§ SUPPLIED RECORDS:
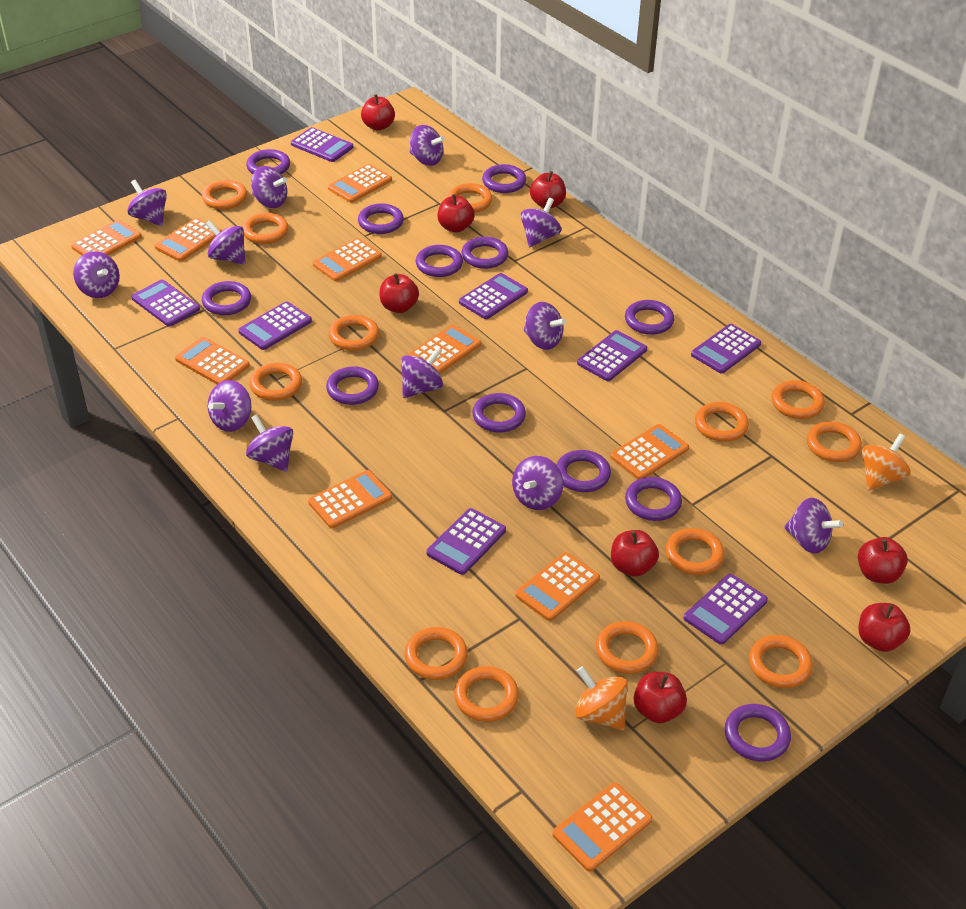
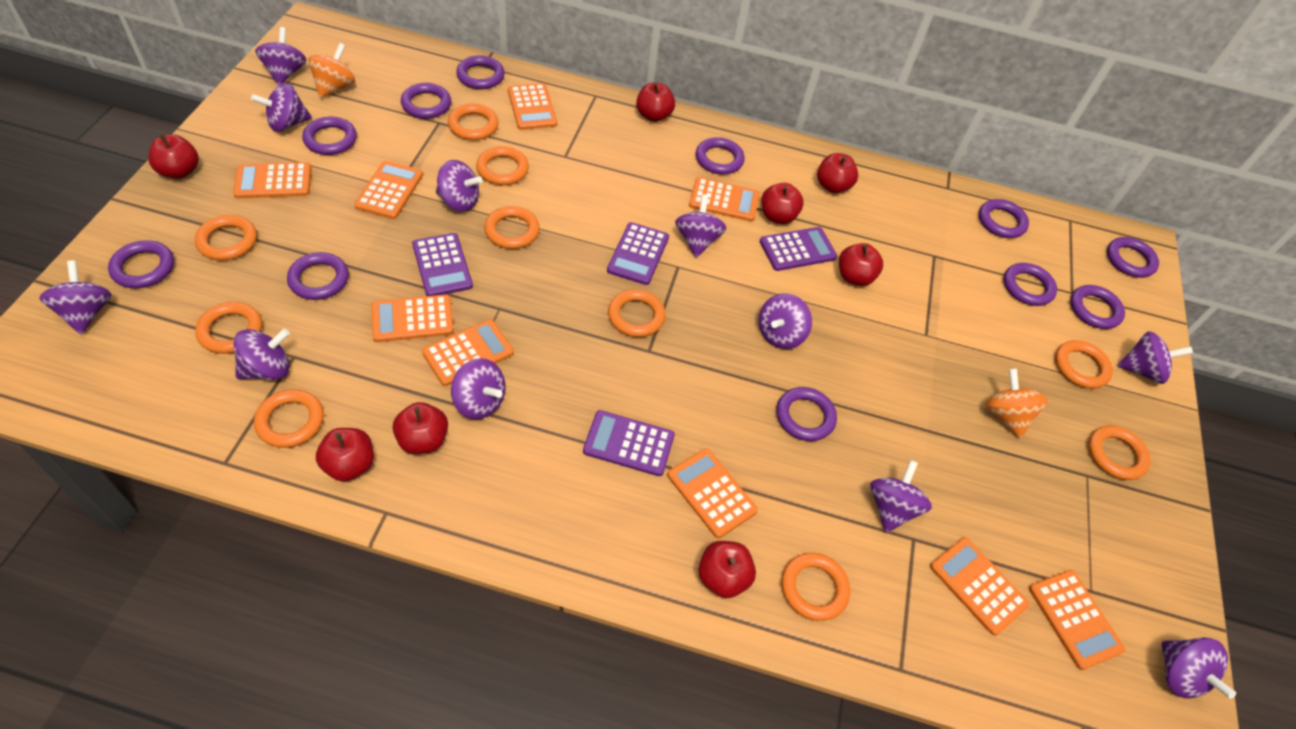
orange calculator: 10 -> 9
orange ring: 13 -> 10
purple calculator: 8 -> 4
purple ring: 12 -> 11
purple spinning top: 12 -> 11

§ EXERCISE BRIEF: Copy here each line of the preceding records with "calculator" in it.

§ RESULT:
orange calculator: 10 -> 9
purple calculator: 8 -> 4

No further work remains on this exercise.